**PROBLEM DESCRIPTION:** Your answer is to be the count alone: the number of lines in the data below where "plate" appears.

**DATA EXTRACTS:**
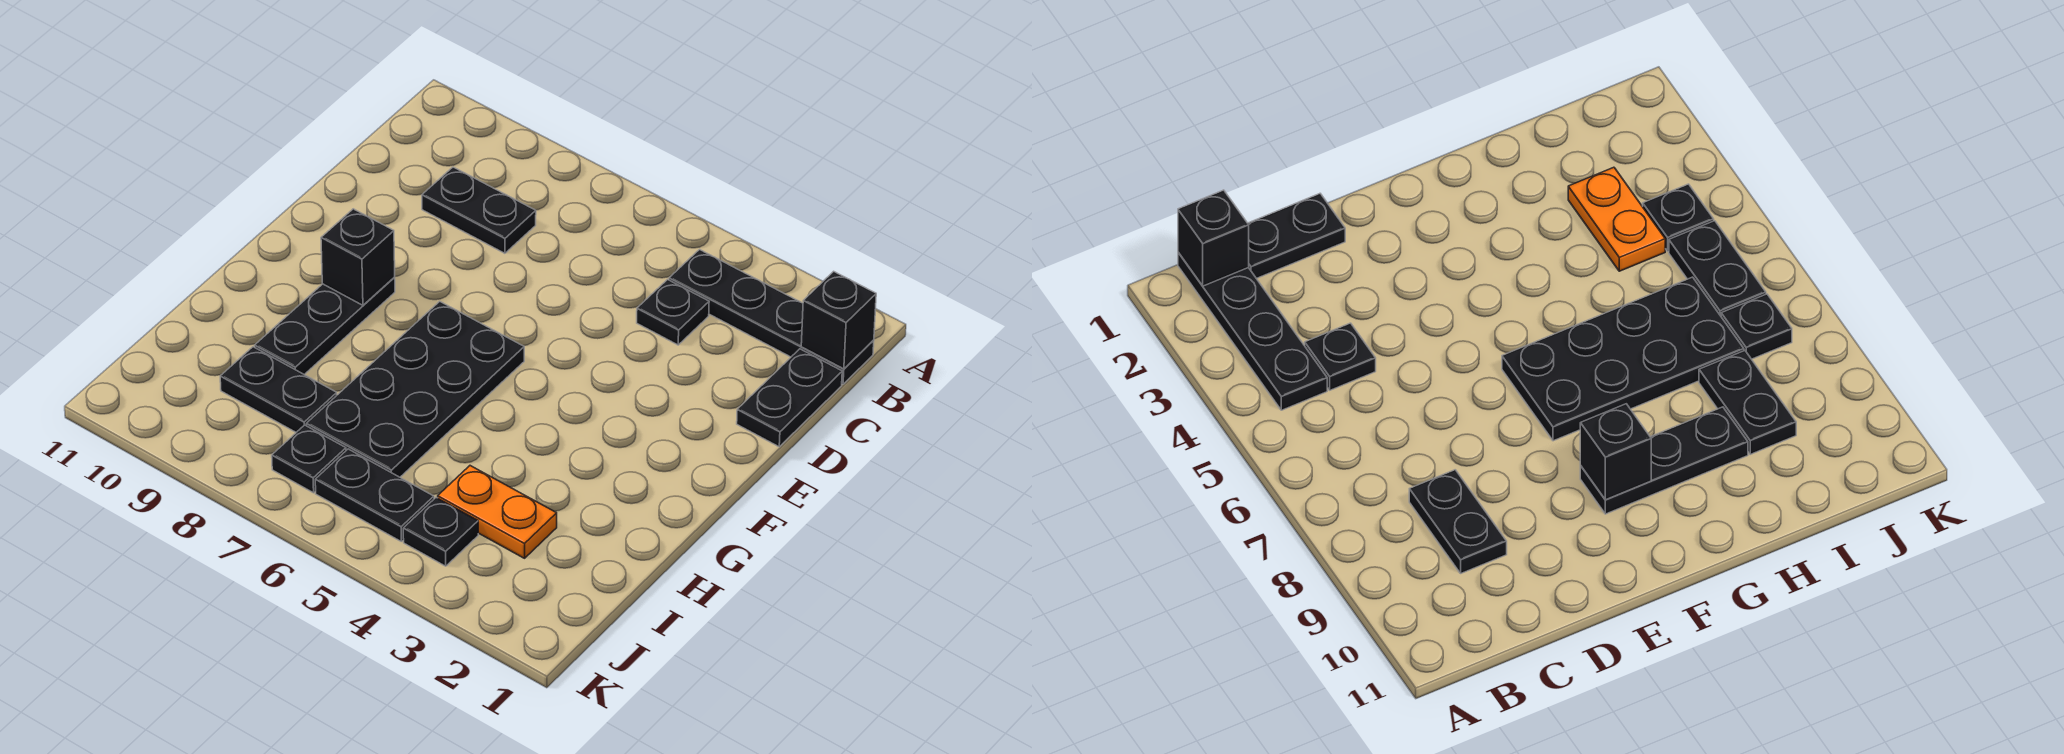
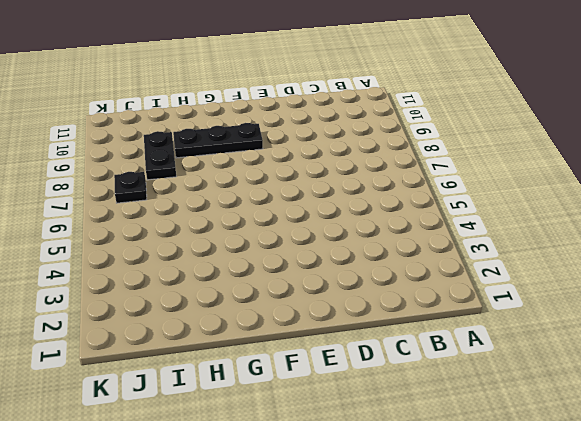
none -> black 1x4 plate [669,250,874,384]
none -> black 1x2 plate [737,349,842,447]
none -> black 1x1 plate [637,280,709,345]

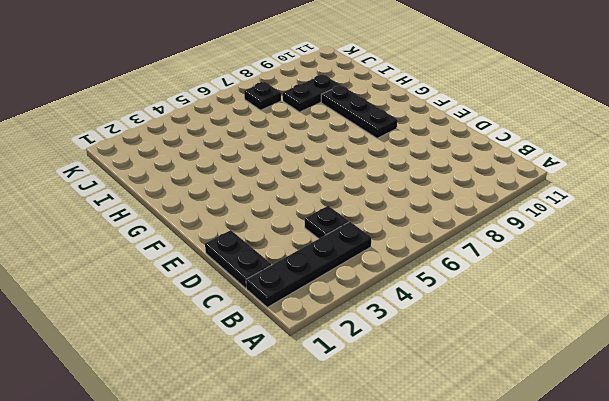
none -> black 1x2 plate [422,167,536,253]
none -> black 2x4 plate [306,301,524,477]
none -> orange 1x2 plate [438,466,557,558]

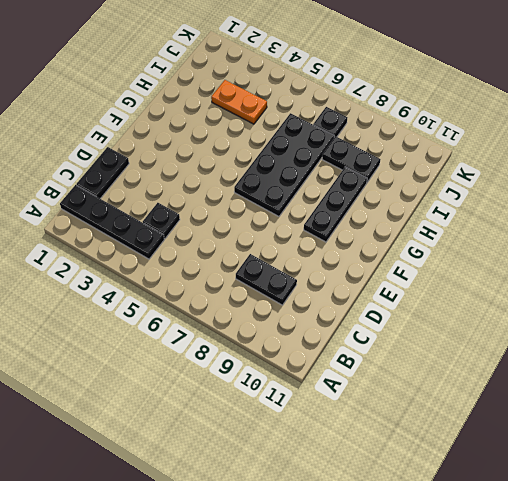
none -> black 1x1 plate [403,498,478,566]
none -> black 1x2 plate [315,449,434,541]
none -> black 1x1 brick [801,271,876,369]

**ANSWER FOR THIS EXERCISE:** 8